• _Your task_: Would you output the entries below only from the line containing "camera: 65 degrees right, 20 degrees up" through the line containing "(586, 186) = (826, 444): purple", exactly as they stand and with both ends included?

• _Dataset entries_:
※ ※ ※

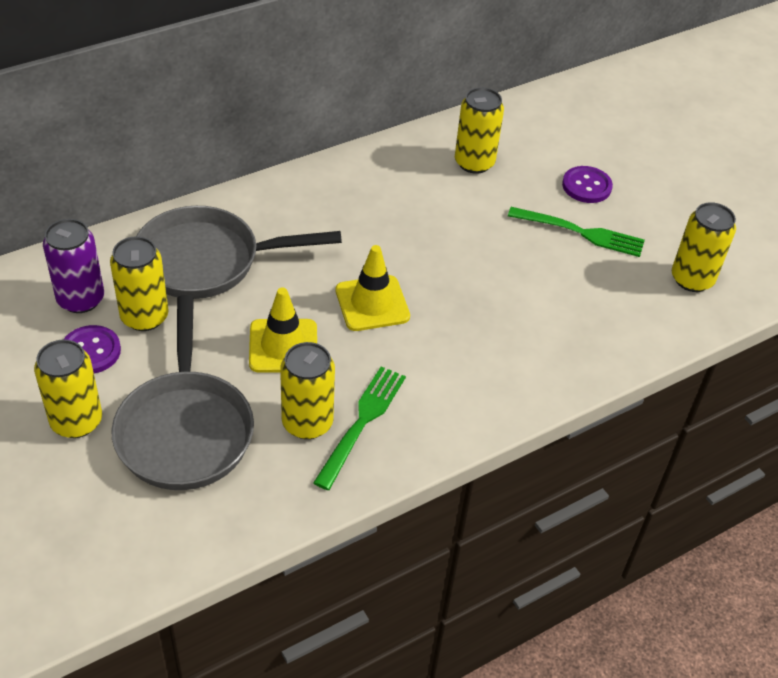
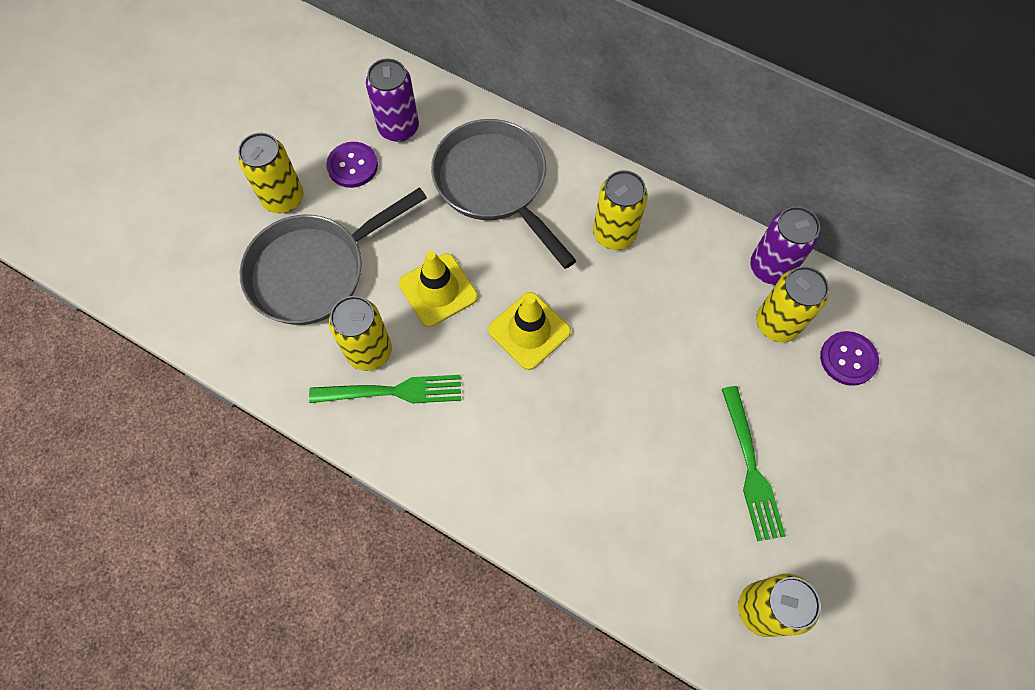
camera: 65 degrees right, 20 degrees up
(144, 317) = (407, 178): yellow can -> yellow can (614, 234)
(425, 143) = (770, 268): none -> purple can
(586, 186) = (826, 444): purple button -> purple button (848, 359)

※ ※ ※

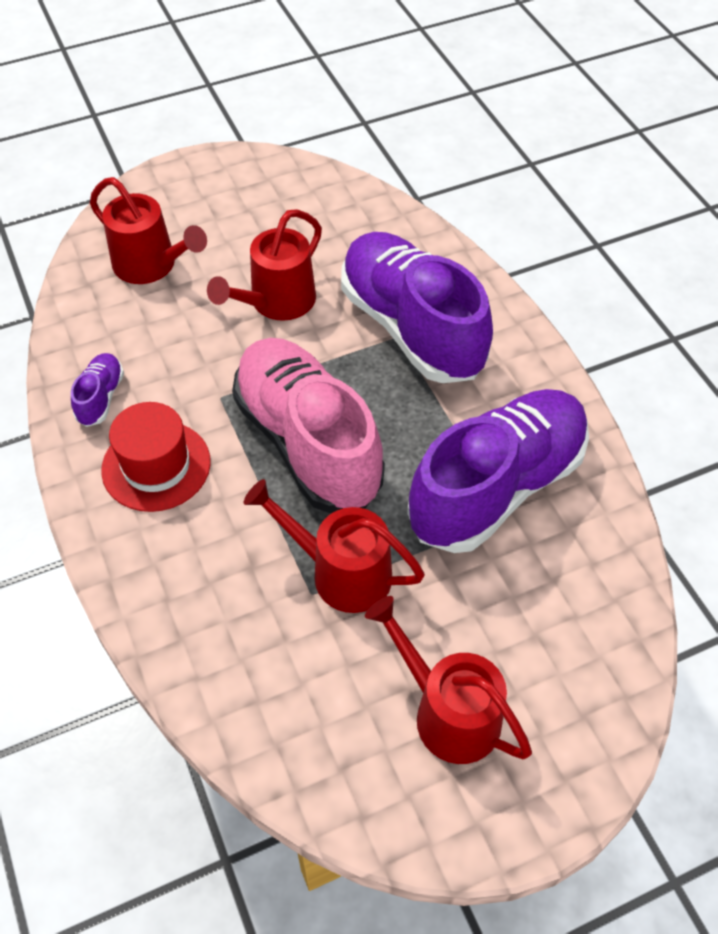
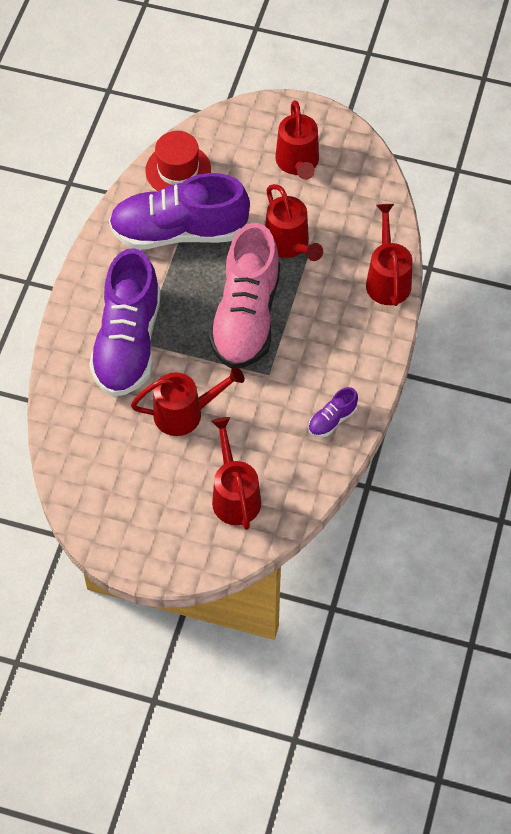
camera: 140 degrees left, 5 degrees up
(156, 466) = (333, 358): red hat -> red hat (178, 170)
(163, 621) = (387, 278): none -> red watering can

※ ※ ※

• _Finished exercise_:
camera: 65 degrees right, 20 degrees up
(144, 317) = (407, 178): yellow can -> yellow can (614, 234)
(425, 143) = (770, 268): none -> purple can
(586, 186) = (826, 444): purple button -> purple button (848, 359)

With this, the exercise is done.